**What is asked**
Repeat the records verbatim, beginning with the line that contains "pink circle: moved 5 px right, 11 px down" and ending with the line that contains "black square at", with both of those lines included.

**Extracted material**
((

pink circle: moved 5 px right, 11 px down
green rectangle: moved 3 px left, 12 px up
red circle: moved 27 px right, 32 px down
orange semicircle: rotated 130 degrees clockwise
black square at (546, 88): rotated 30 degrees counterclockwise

))
((

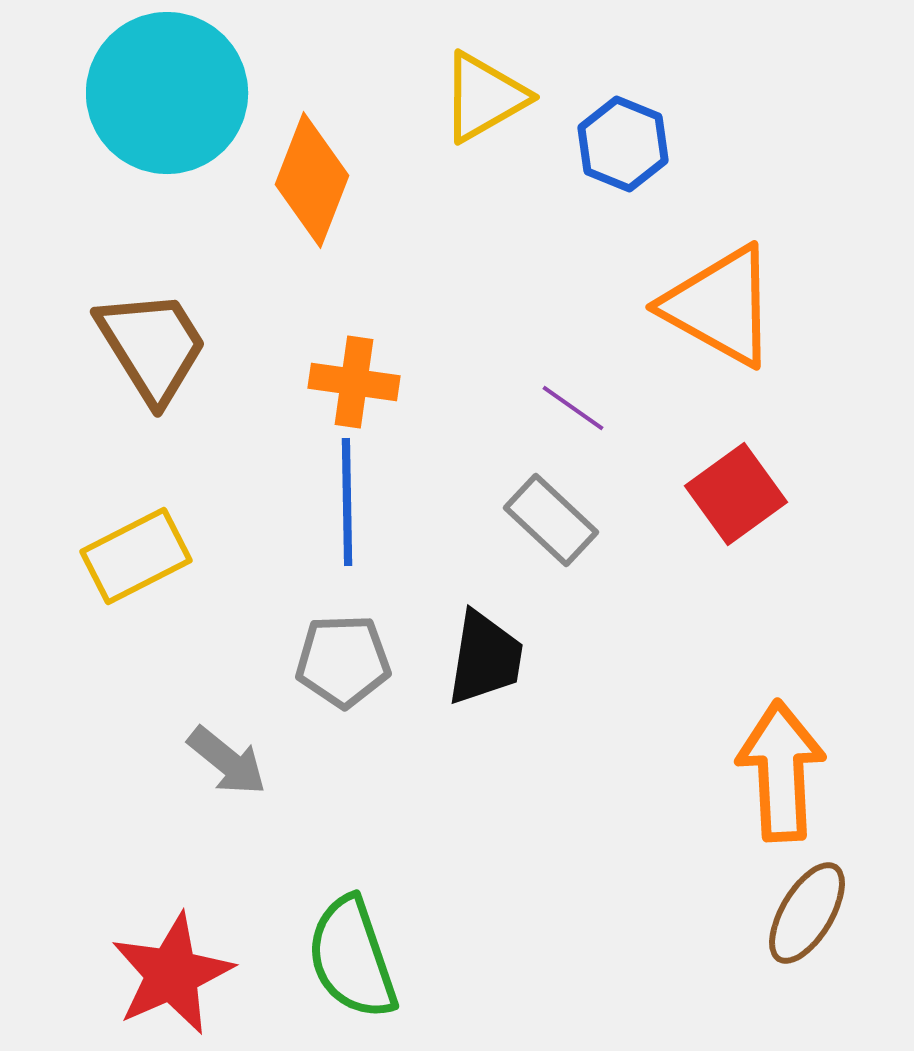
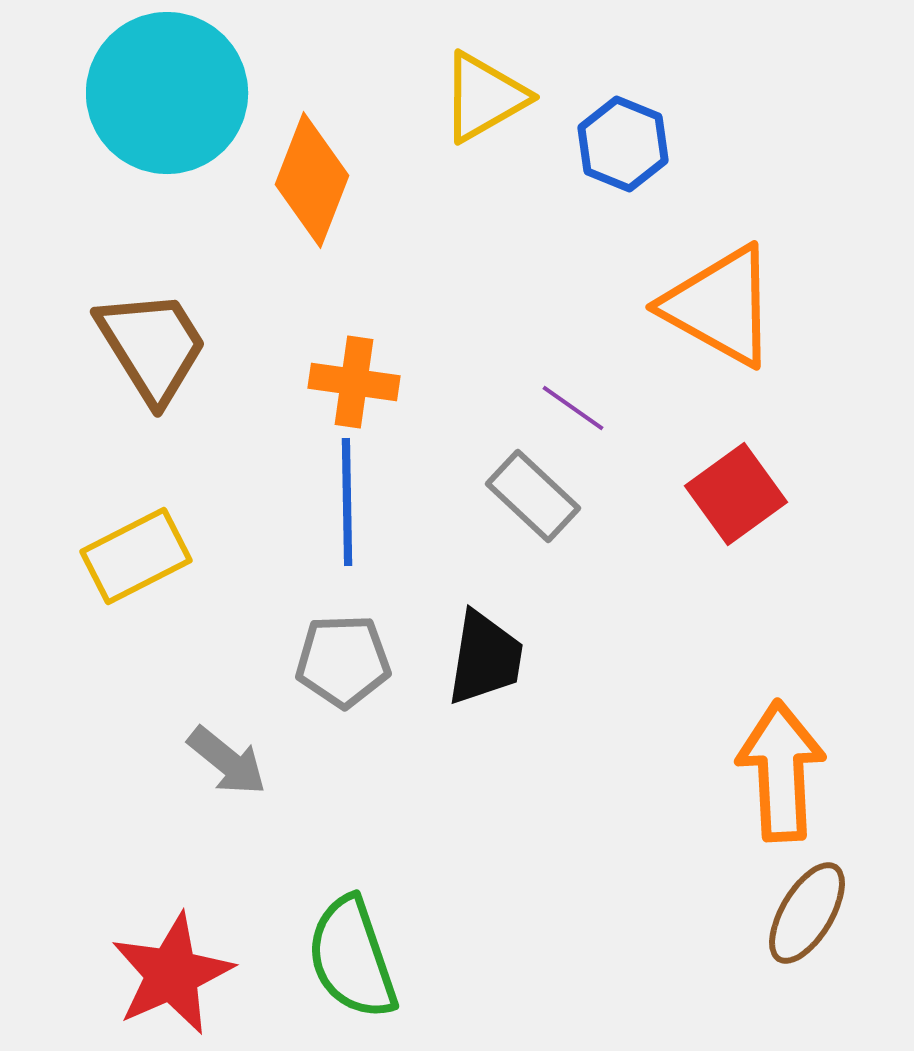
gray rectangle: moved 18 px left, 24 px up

))

**Task output**
pink circle: moved 5 px right, 11 px down
green rectangle: moved 3 px left, 12 px up
red circle: moved 27 px right, 32 px down
orange semicircle: rotated 130 degrees clockwise
black square at (546, 88): rotated 30 degrees counterclockwise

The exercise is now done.